• **EXERCISE AIM**
Can you lay out every line of the data below as a JSON list of strings, one string per line, with blank lines dropped and the pictures left out?

• **LISTED ENTRIES**
-- -- --
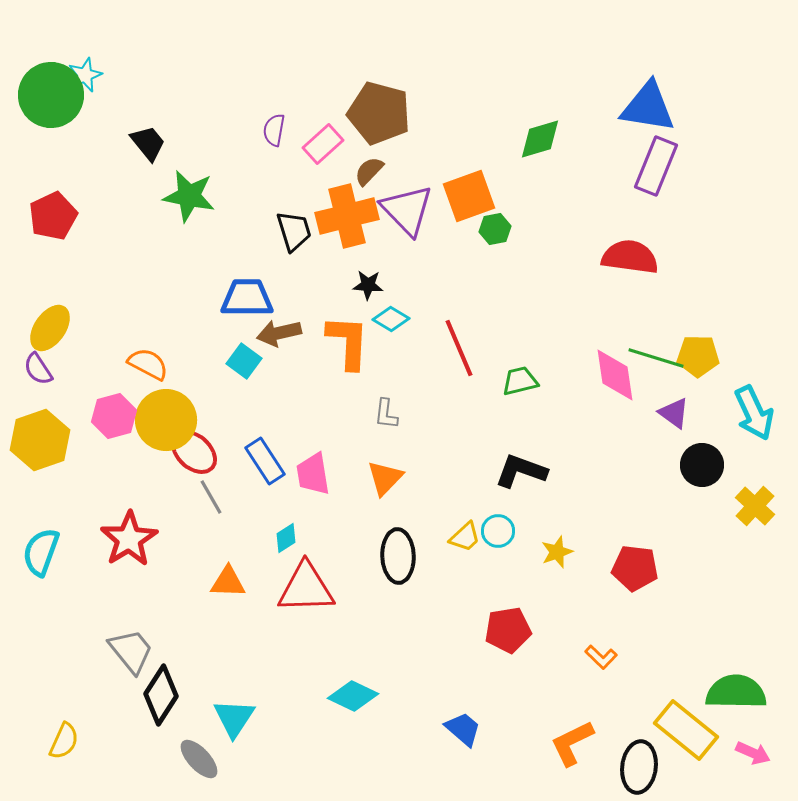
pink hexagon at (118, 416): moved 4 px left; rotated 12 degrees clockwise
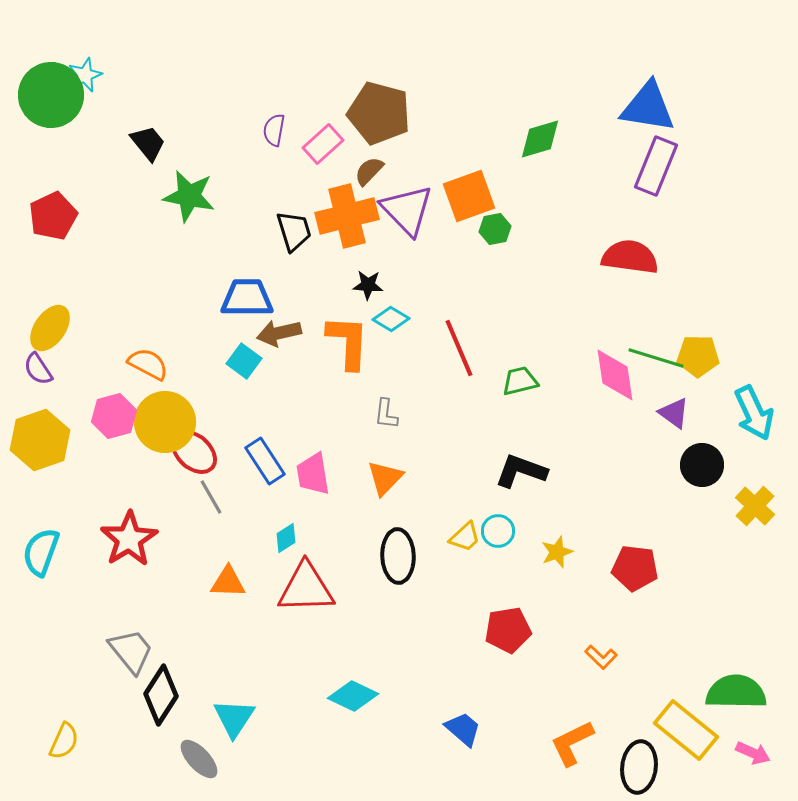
yellow circle at (166, 420): moved 1 px left, 2 px down
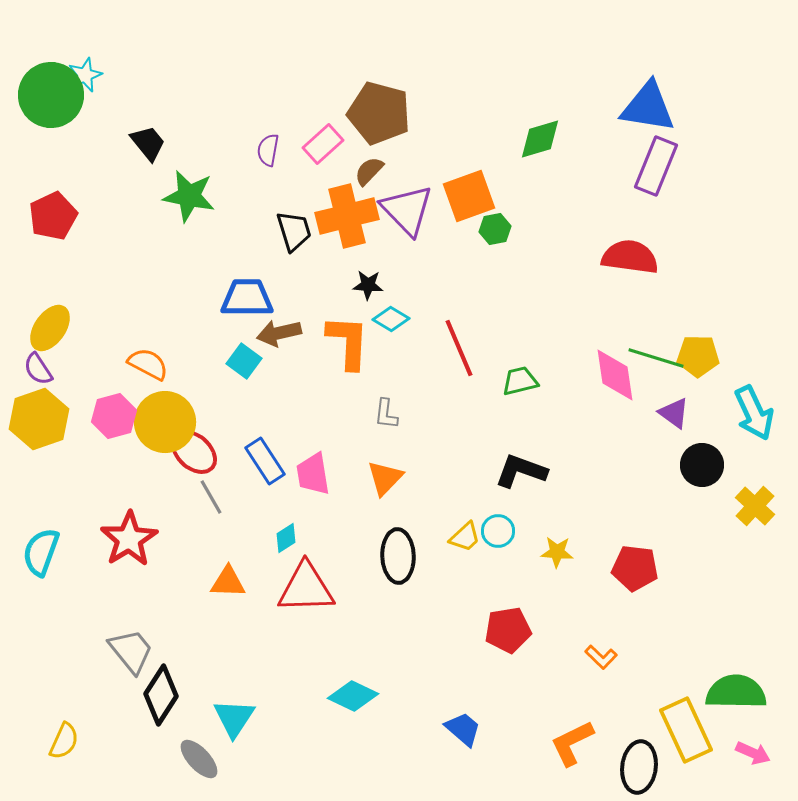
purple semicircle at (274, 130): moved 6 px left, 20 px down
yellow hexagon at (40, 440): moved 1 px left, 21 px up
yellow star at (557, 552): rotated 24 degrees clockwise
yellow rectangle at (686, 730): rotated 26 degrees clockwise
-- -- --
• **WORKED SOLUTION**
[
  "pink hexagon at (118, 416): moved 4 px left; rotated 12 degrees clockwise",
  "yellow circle at (166, 420): moved 1 px left, 2 px down",
  "purple semicircle at (274, 130): moved 6 px left, 20 px down",
  "yellow hexagon at (40, 440): moved 1 px left, 21 px up",
  "yellow star at (557, 552): rotated 24 degrees clockwise",
  "yellow rectangle at (686, 730): rotated 26 degrees clockwise"
]